**Task prompt:** Pull every line containing "bottle" from the data.

**Before-and-after scene images:**
<<<<
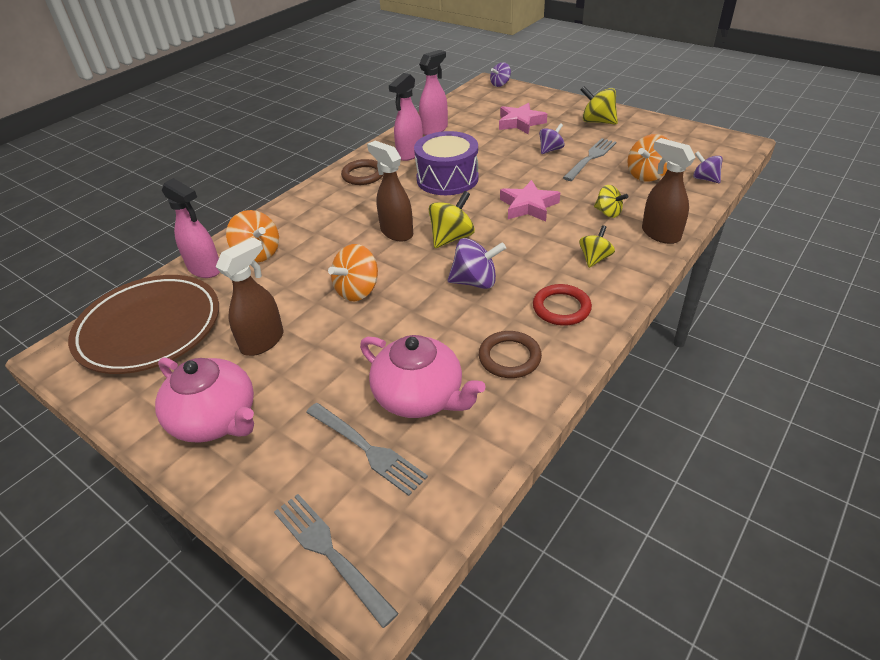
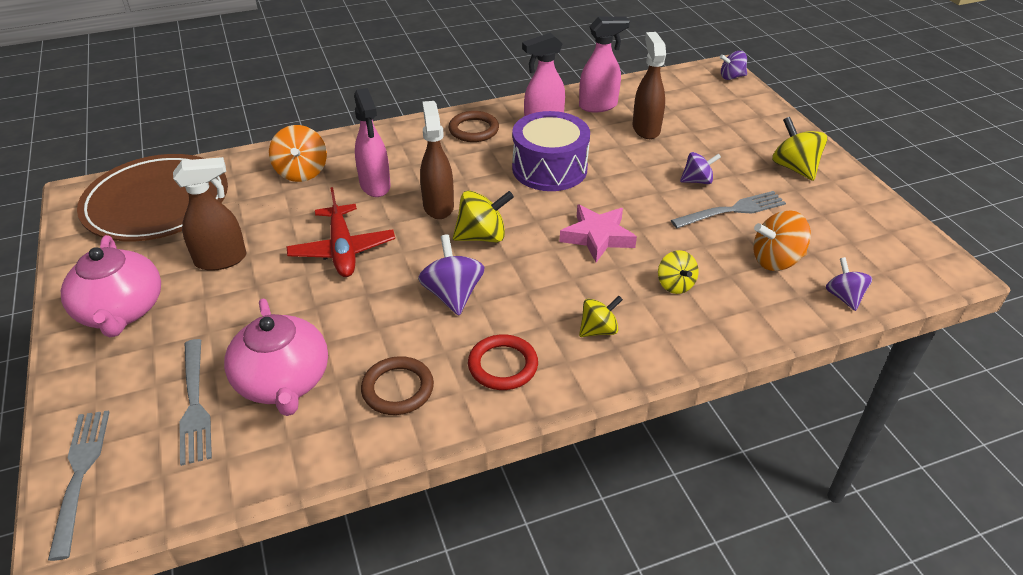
camera: 30 degrees right, 0 degrees up
(205, 269) = (248, 168): pink spray bottle -> pink spray bottle (375, 186)
(357, 290) = (342, 250): orange spinning top -> red plane
(475, 282) = (453, 294): purple spinning top -> purple spinning top turned 135 degrees counterclockwise
(520, 123) = (700, 134): pink star -> none
(660, 234) = (705, 338): brown spray bottle -> brown spray bottle (646, 129)

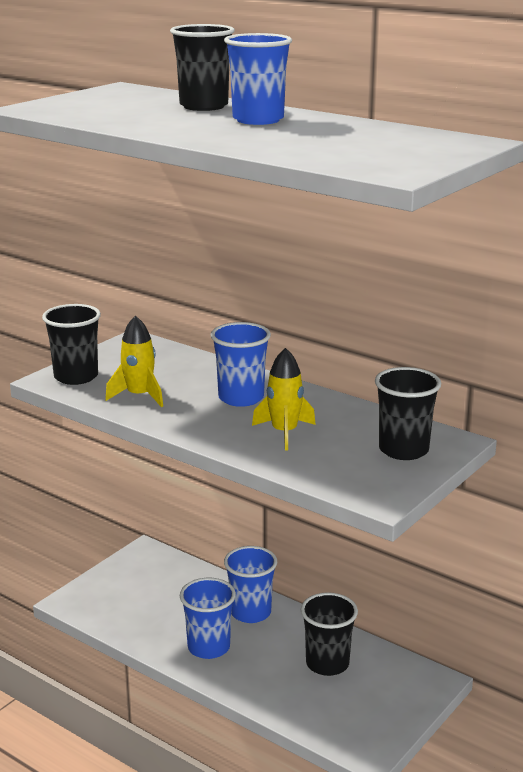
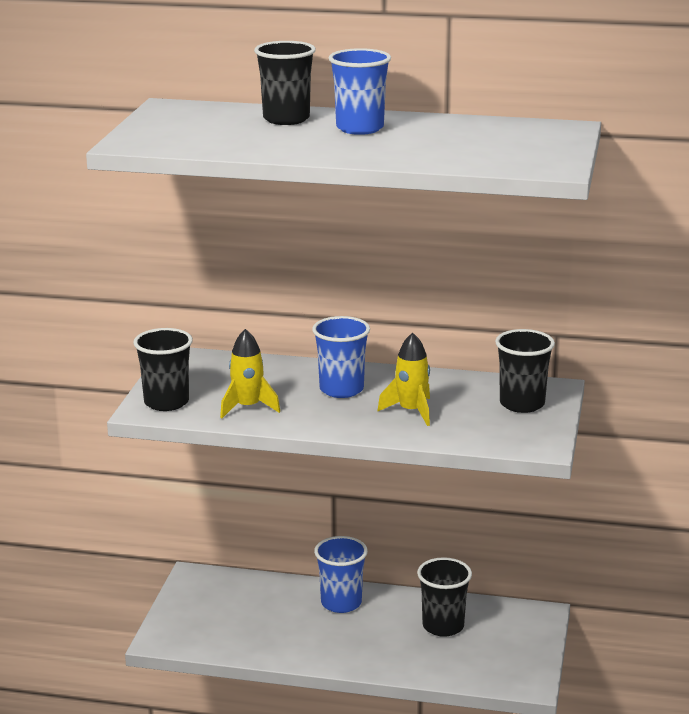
camera: 25 degrees left, 0 degrees up
(208, 647) = (328, 642): blue cup -> none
>>>>
**Written response:**
(205, 269) = (248, 168): pink spray bottle -> pink spray bottle (375, 186)
(660, 234) = (705, 338): brown spray bottle -> brown spray bottle (646, 129)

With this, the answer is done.